Return verbatim the line containing "white shoe [365,199,394,248]" together with all lines that follow it, through the end of the records.

*** Source data ***

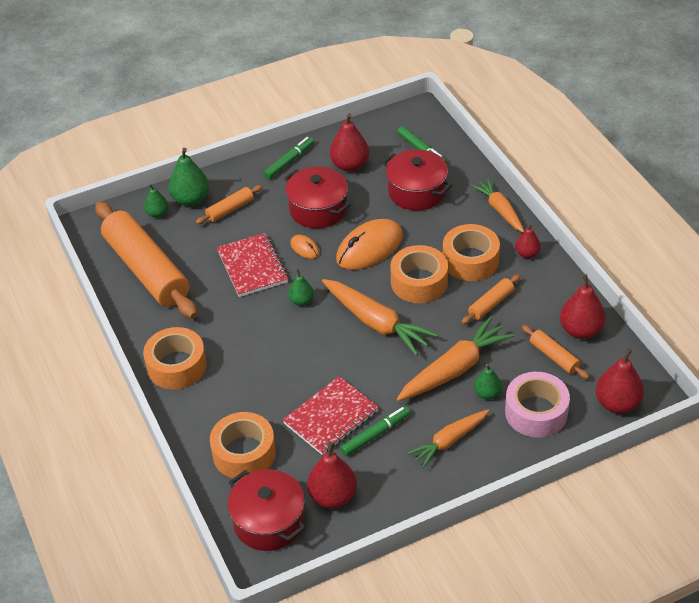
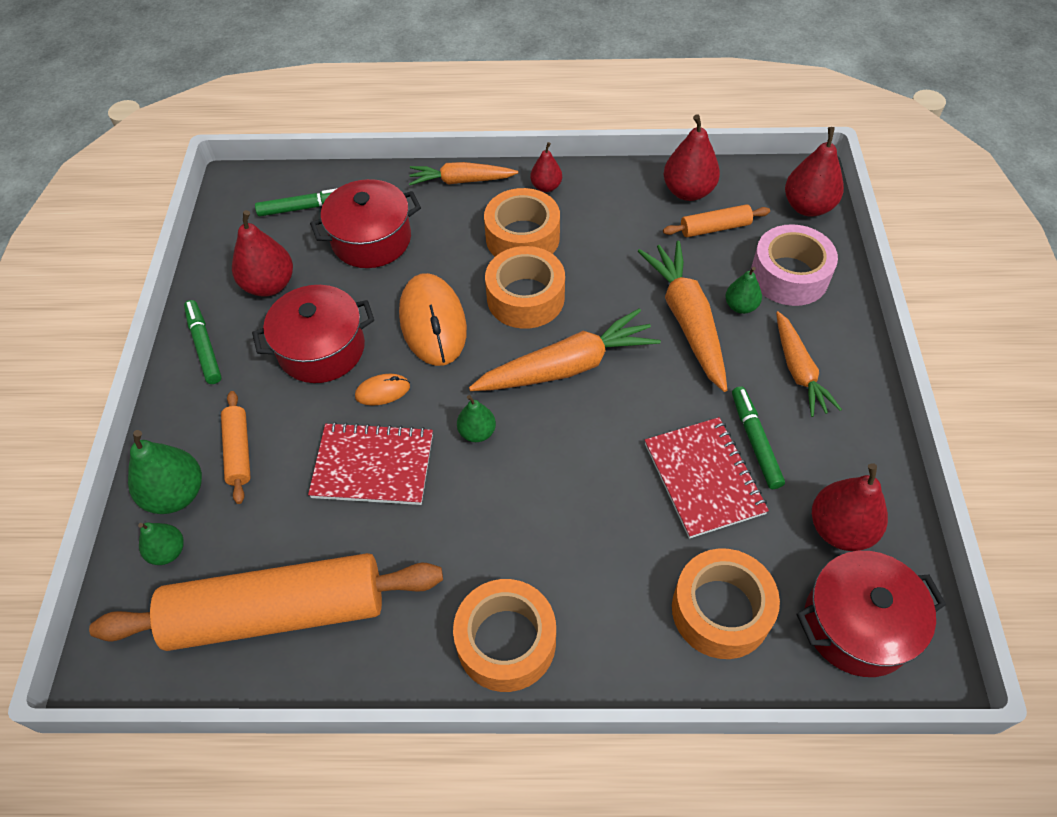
camera: 65 degrees left, 10 degrees up
orange rolling pin [461,274,521,324] -> none

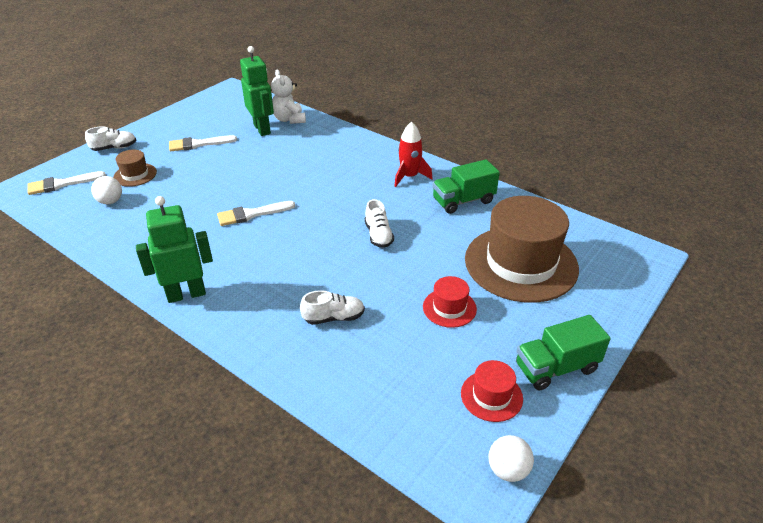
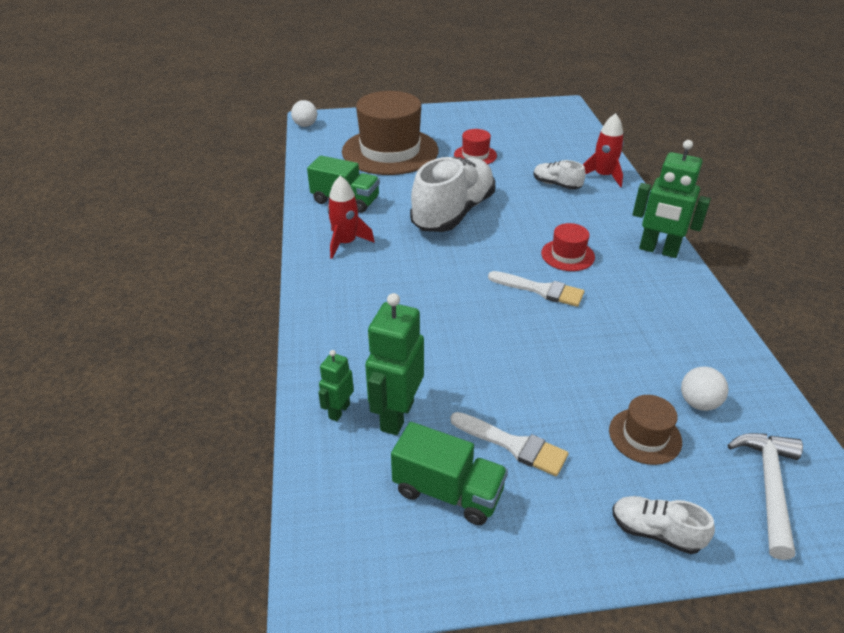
camera: 135 degrees left, 0 degrees up
white brush [28,171,106,195] -> white hammer [727,433,803,560]
white teddy bear [271,69,306,124] -> green robot [318,350,354,421]
white shoe [365,199,394,248] -> white shoe [410,157,495,232], size x2.19
red hat [461,360,523,422] -> red hat moved to [541,223,595,271]
white ball [489,435,534,482] -> white ball moved to [291,100,317,127]
green truck [516,315,611,391] -> green truck moved to [391,422,508,525]
none -> red rocket [583,113,624,187]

***

_Output of the task_.
white shoe [365,199,394,248] -> white shoe [410,157,495,232], size x2.19
red hat [461,360,523,422] -> red hat moved to [541,223,595,271]
white ball [489,435,534,482] -> white ball moved to [291,100,317,127]
green truck [516,315,611,391] -> green truck moved to [391,422,508,525]
none -> red rocket [583,113,624,187]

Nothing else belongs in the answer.